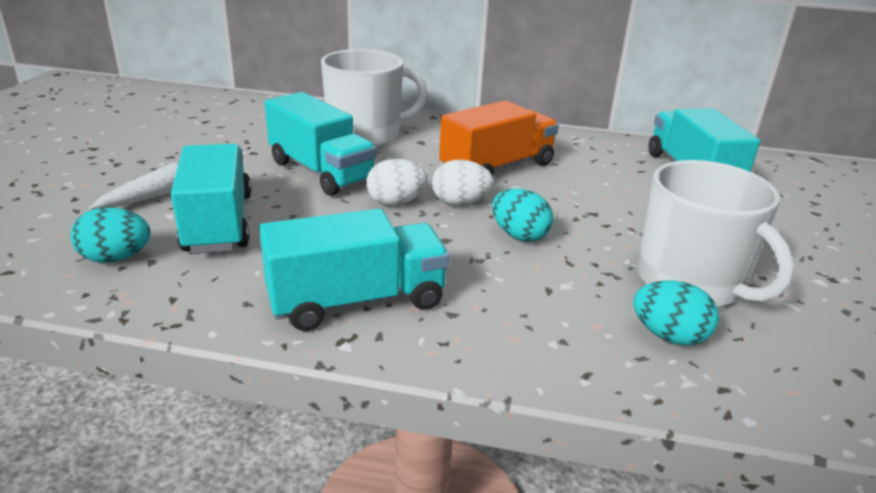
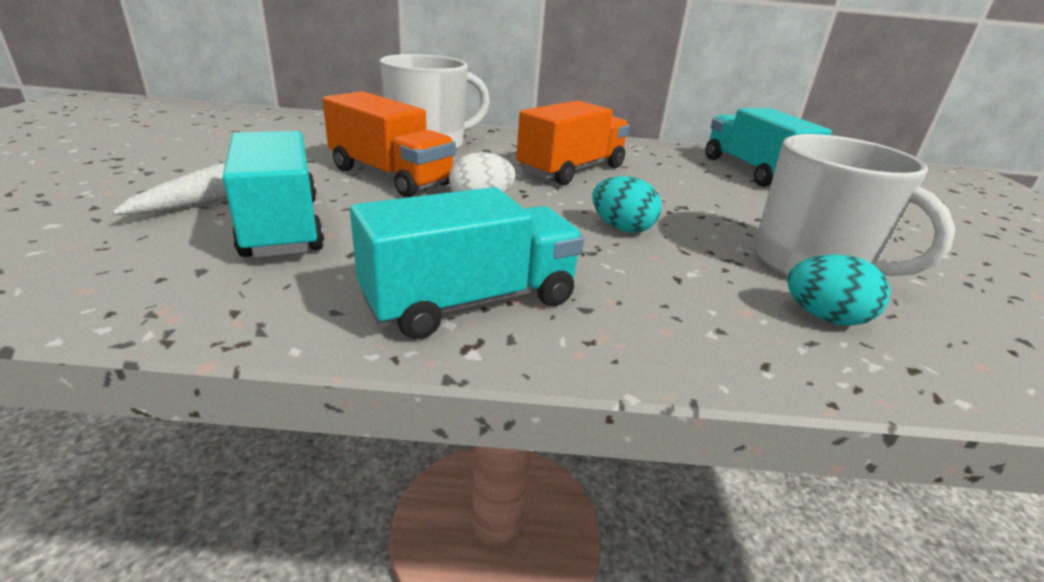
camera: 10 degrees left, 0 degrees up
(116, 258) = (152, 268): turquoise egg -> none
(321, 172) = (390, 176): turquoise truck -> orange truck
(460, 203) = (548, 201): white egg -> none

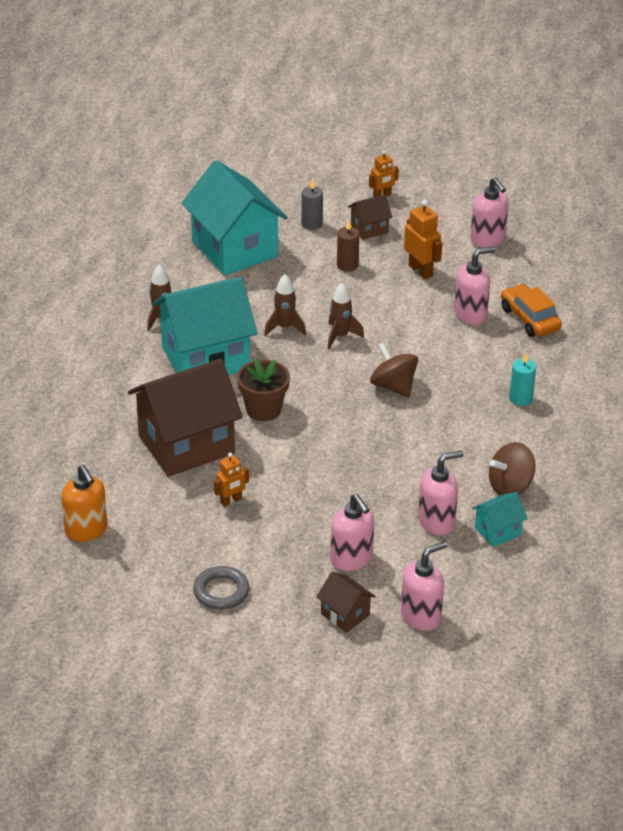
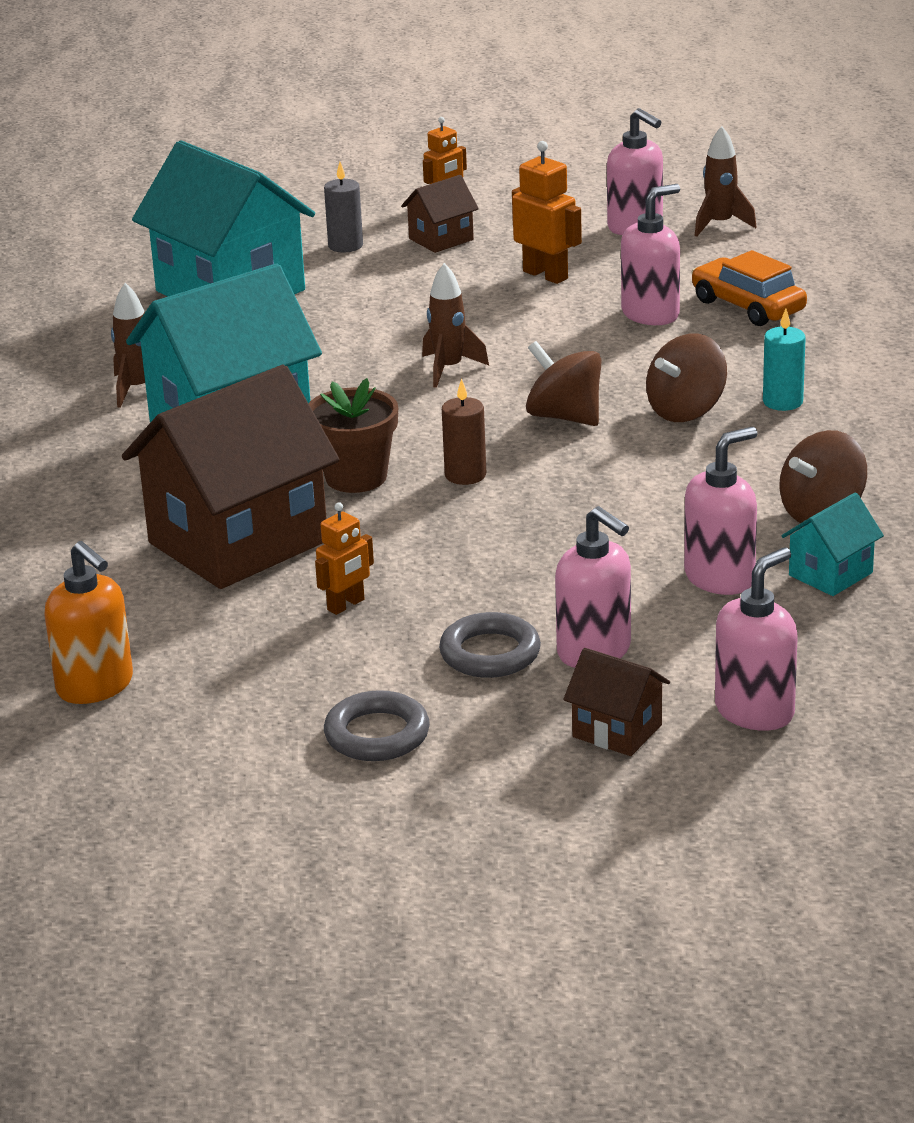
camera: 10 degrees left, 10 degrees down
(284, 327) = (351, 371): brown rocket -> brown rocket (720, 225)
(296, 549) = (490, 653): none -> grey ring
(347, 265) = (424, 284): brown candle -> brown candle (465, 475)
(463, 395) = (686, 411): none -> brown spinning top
....................
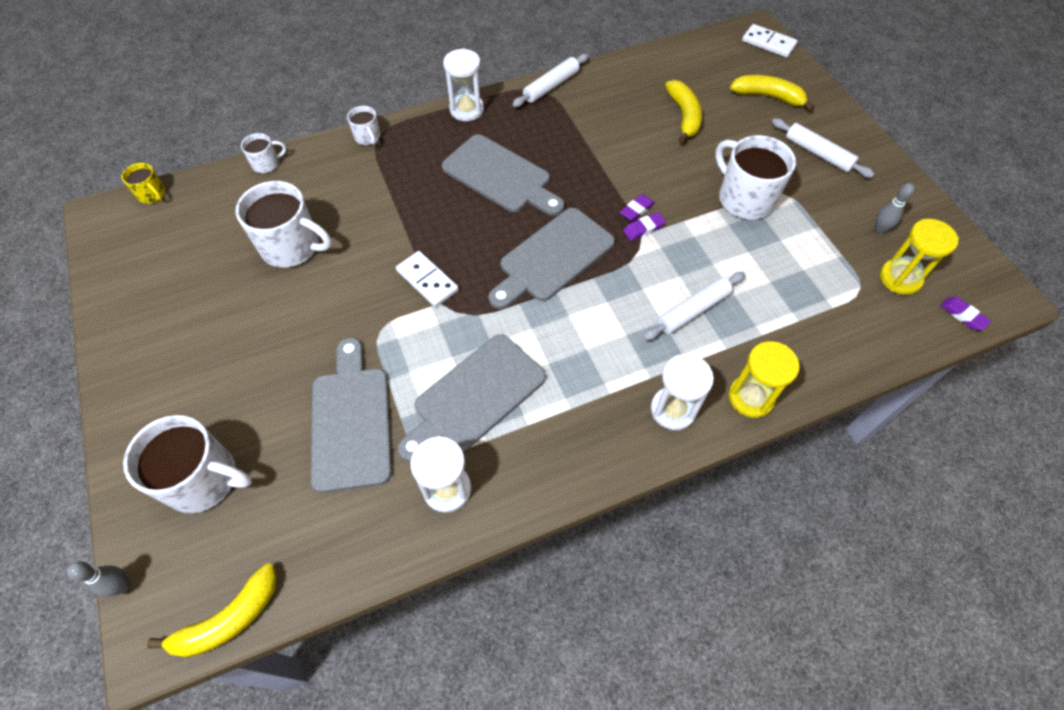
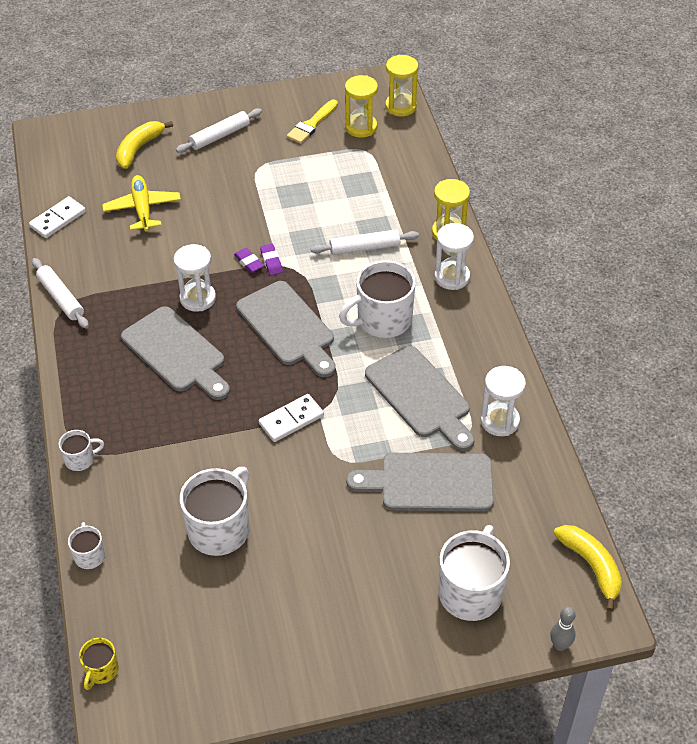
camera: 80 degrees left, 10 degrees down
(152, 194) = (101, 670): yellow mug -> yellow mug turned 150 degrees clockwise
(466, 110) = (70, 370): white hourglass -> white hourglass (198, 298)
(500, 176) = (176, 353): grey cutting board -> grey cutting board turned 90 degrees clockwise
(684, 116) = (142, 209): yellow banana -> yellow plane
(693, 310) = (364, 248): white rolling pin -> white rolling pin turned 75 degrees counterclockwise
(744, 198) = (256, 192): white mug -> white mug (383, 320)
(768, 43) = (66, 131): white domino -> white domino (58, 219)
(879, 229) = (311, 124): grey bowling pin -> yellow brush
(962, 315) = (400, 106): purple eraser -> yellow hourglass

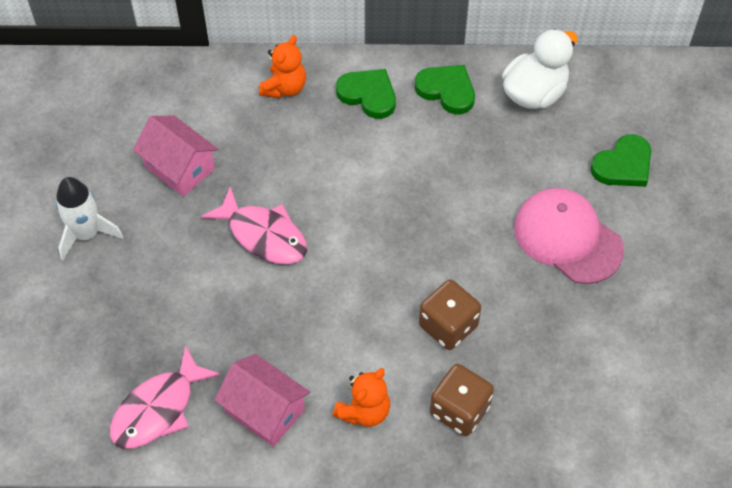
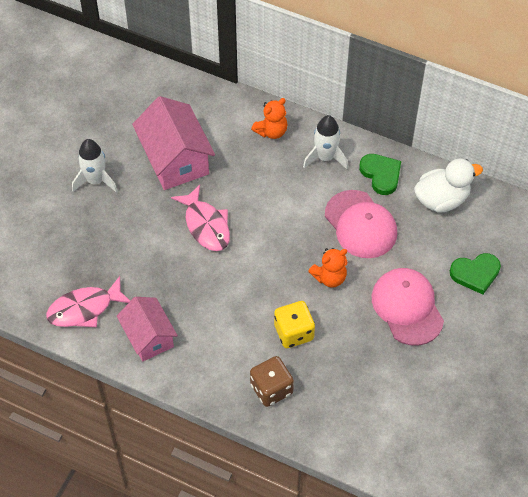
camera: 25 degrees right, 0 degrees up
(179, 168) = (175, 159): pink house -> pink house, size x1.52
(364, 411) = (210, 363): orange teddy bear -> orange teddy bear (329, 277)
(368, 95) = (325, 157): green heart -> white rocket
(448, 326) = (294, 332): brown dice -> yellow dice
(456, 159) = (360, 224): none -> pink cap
....................
EXERCISE INSTRUCTIONS:
In the data above, start at the line holding "camera: 80 degrees left, 10 degrees down" and stop after the line holding "(456, 159) = (360, 224): none -> pink cap"; write out those lines exactly, without pictures.

TASK OUTPUT:
camera: 80 degrees left, 10 degrees down
(152, 194) = (101, 670): yellow mug -> yellow mug turned 150 degrees clockwise
(466, 110) = (70, 370): white hourglass -> white hourglass (198, 298)
(500, 176) = (176, 353): grey cutting board -> grey cutting board turned 90 degrees clockwise
(684, 116) = (142, 209): yellow banana -> yellow plane
(693, 310) = (364, 248): white rolling pin -> white rolling pin turned 75 degrees counterclockwise
(744, 198) = (256, 192): white mug -> white mug (383, 320)
(768, 43) = (66, 131): white domino -> white domino (58, 219)
(879, 229) = (311, 124): grey bowling pin -> yellow brush
(962, 315) = (400, 106): purple eraser -> yellow hourglass

camera: 25 degrees right, 0 degrees up
(179, 168) = (175, 159): pink house -> pink house, size x1.52
(364, 411) = (210, 363): orange teddy bear -> orange teddy bear (329, 277)
(368, 95) = (325, 157): green heart -> white rocket
(448, 326) = (294, 332): brown dice -> yellow dice
(456, 159) = (360, 224): none -> pink cap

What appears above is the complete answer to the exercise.